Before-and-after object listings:
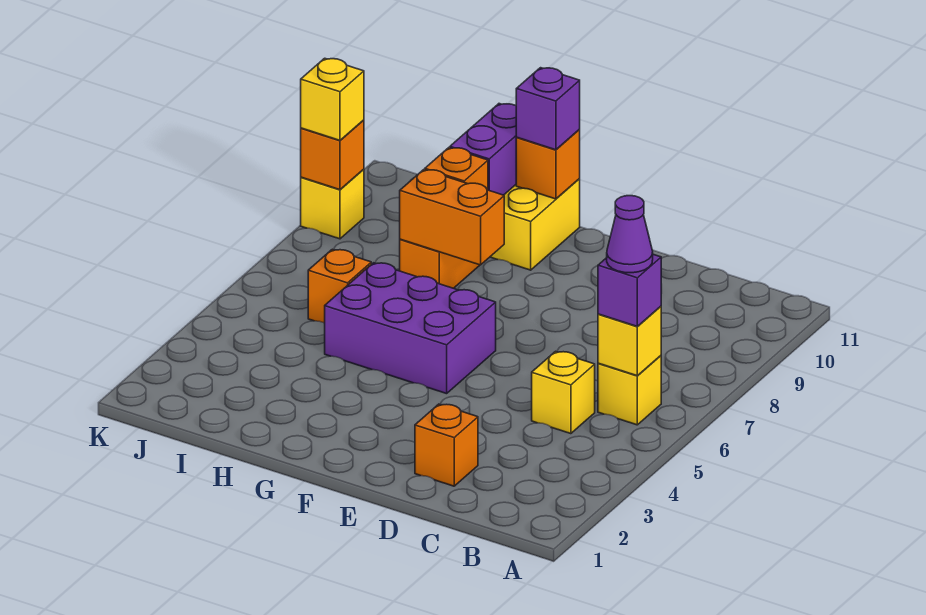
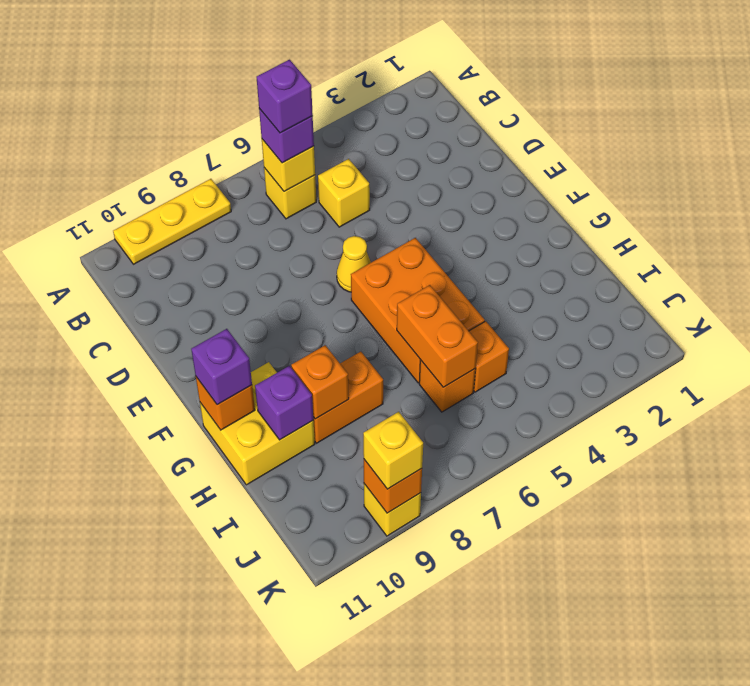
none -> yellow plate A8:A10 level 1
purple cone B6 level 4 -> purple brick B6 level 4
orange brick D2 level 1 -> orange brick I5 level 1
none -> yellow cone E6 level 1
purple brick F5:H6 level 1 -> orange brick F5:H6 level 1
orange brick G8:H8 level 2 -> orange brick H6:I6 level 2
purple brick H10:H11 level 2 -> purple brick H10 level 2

*What the task asks*.
The entries above are to be repeated in full, except for their pictures.

*Response area*.
none -> yellow plate A8:A10 level 1
purple cone B6 level 4 -> purple brick B6 level 4
orange brick D2 level 1 -> orange brick I5 level 1
none -> yellow cone E6 level 1
purple brick F5:H6 level 1 -> orange brick F5:H6 level 1
orange brick G8:H8 level 2 -> orange brick H6:I6 level 2
purple brick H10:H11 level 2 -> purple brick H10 level 2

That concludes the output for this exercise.